PROBLEM DESCRIPTION:
Exact reproduction, images excluded: write out the records below.

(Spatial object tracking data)
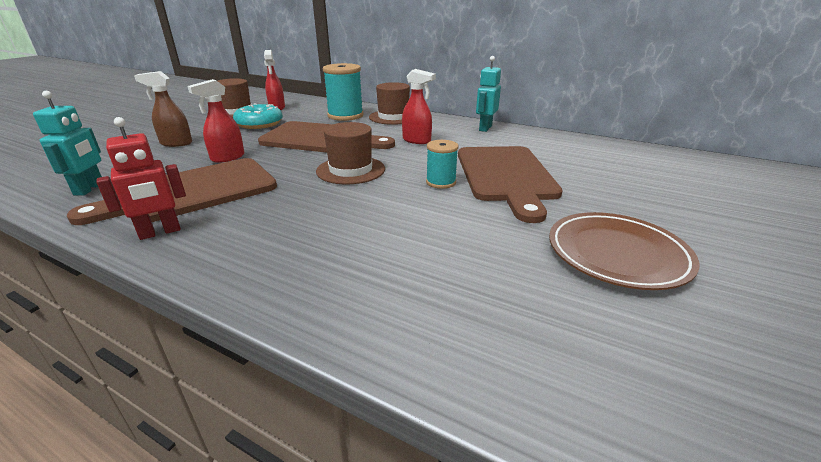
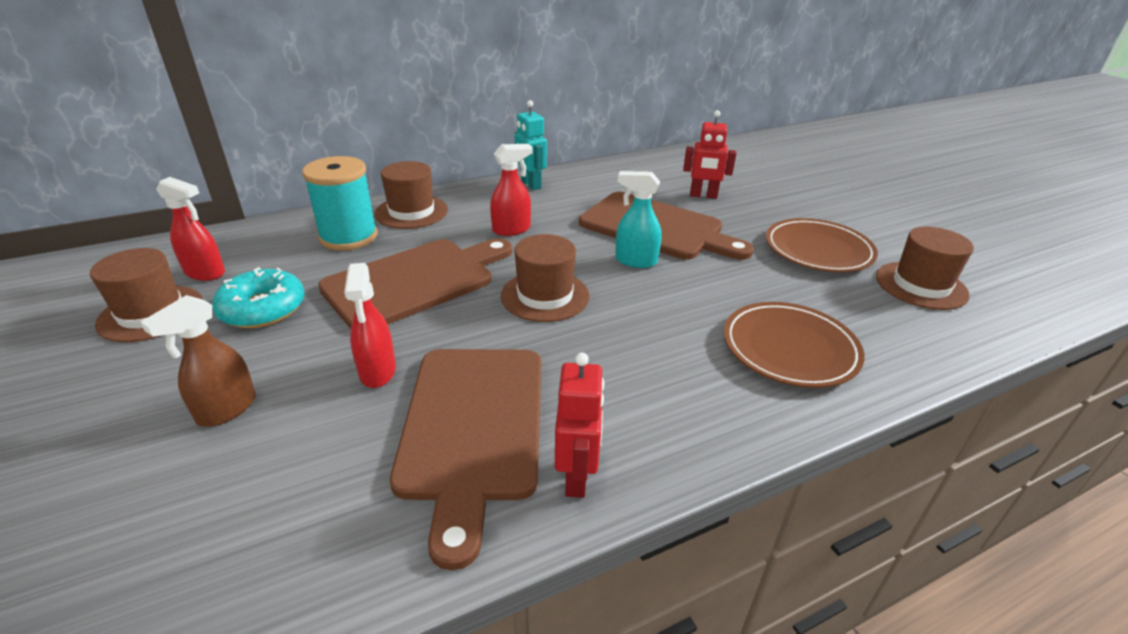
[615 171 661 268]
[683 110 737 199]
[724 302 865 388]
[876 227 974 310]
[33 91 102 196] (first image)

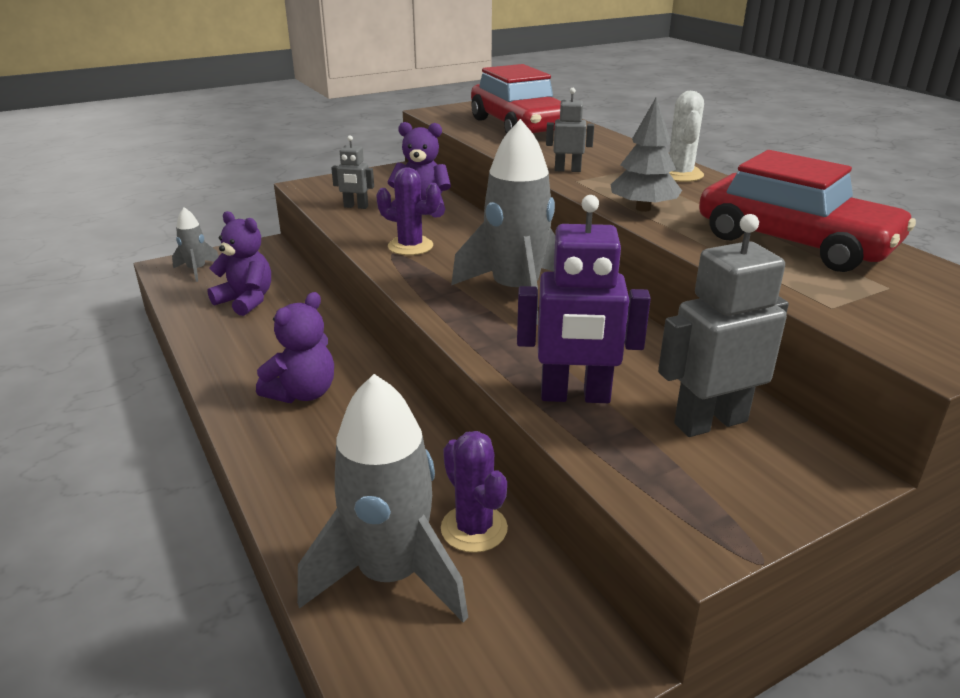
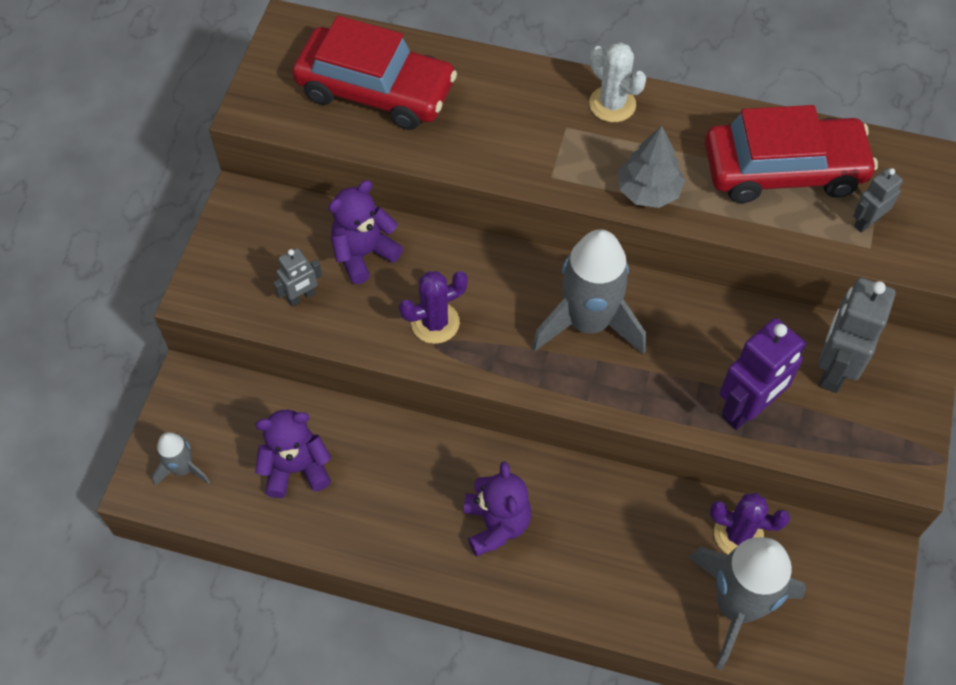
[853 168 903 232]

FINISHED EXERCISE:
[615 171 661 268]
[683 110 737 199]
[724 302 865 388]
[876 227 974 310]
[33 91 102 196] (first image)

[853 168 903 232]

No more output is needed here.